* WORK TO BE COMPLETED
Please copy each line of the listing that includes the string "white".

* DATA SHOWN
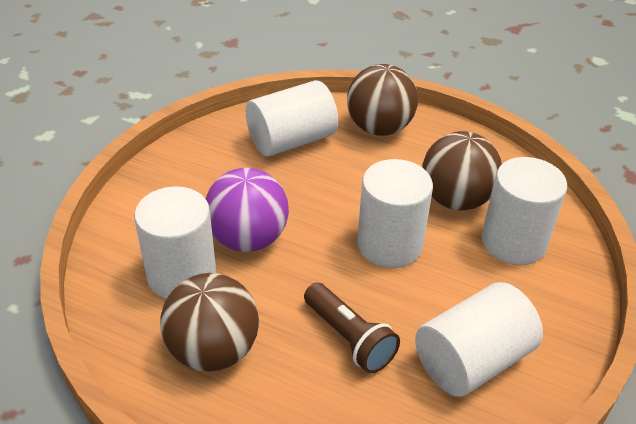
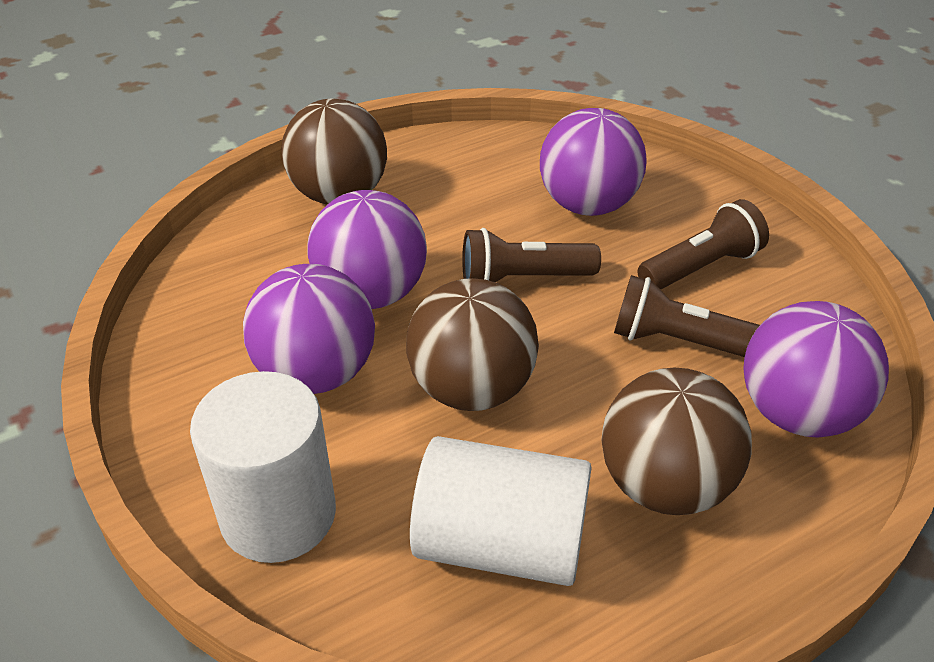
brown flashlight: 1 -> 3
purple ball: 1 -> 4
white cylinder: 5 -> 2

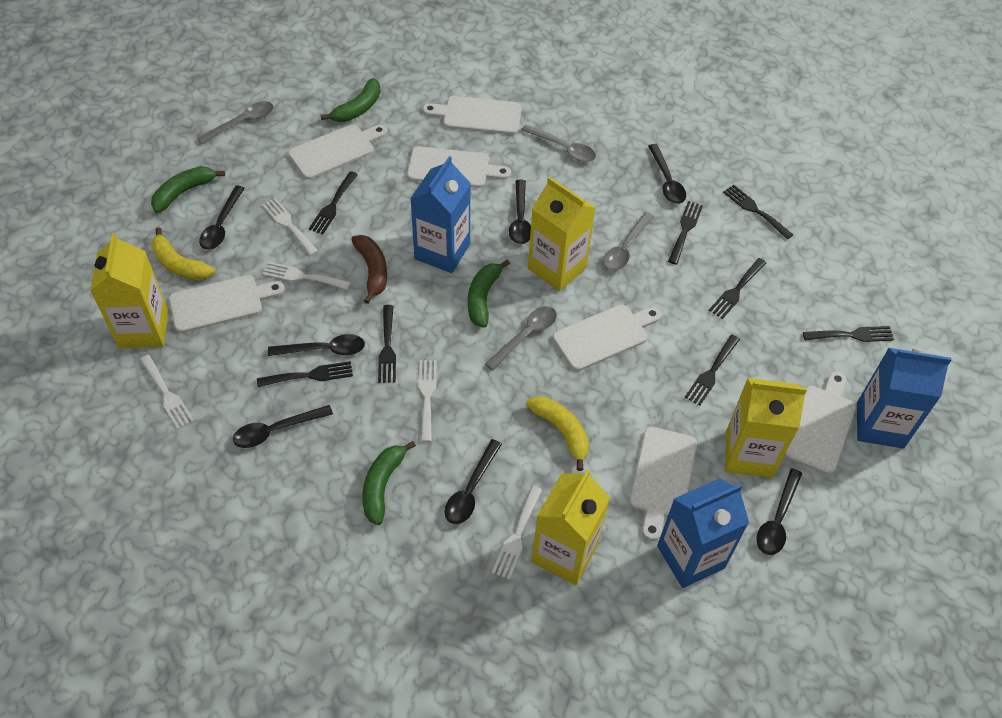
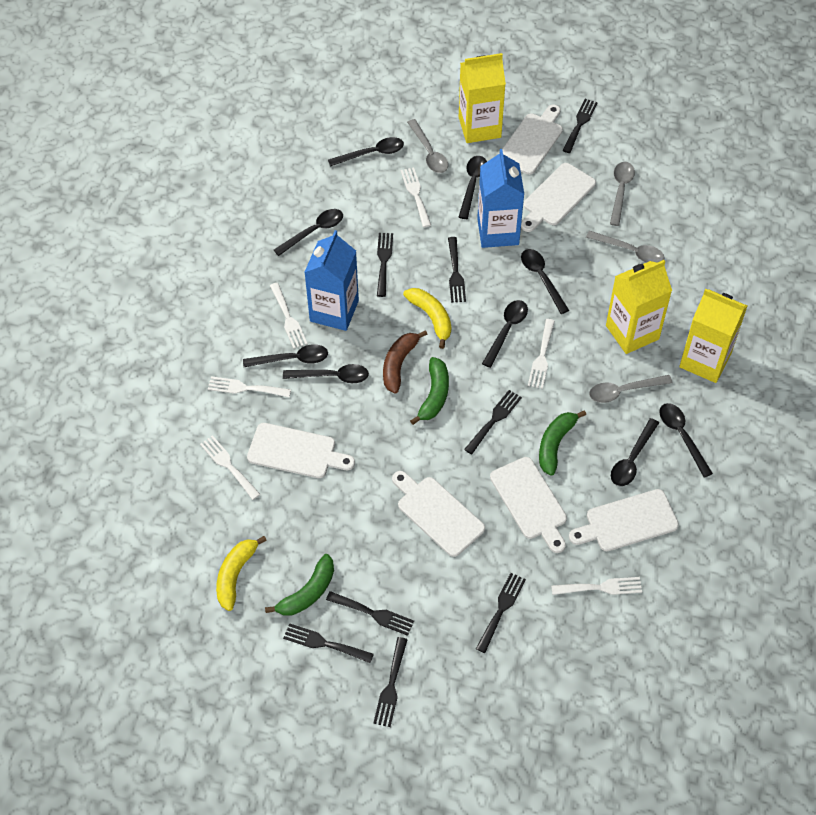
black spoon: 7 -> 9
blue carton: 3 -> 2
green banana: 4 -> 3
white cutting board: 7 -> 6
white fork: 5 -> 6
yellow carton: 4 -> 3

* EXERCISE SOLUTION
white cylinder: 5 -> 2
white cutting board: 7 -> 6
white fork: 5 -> 6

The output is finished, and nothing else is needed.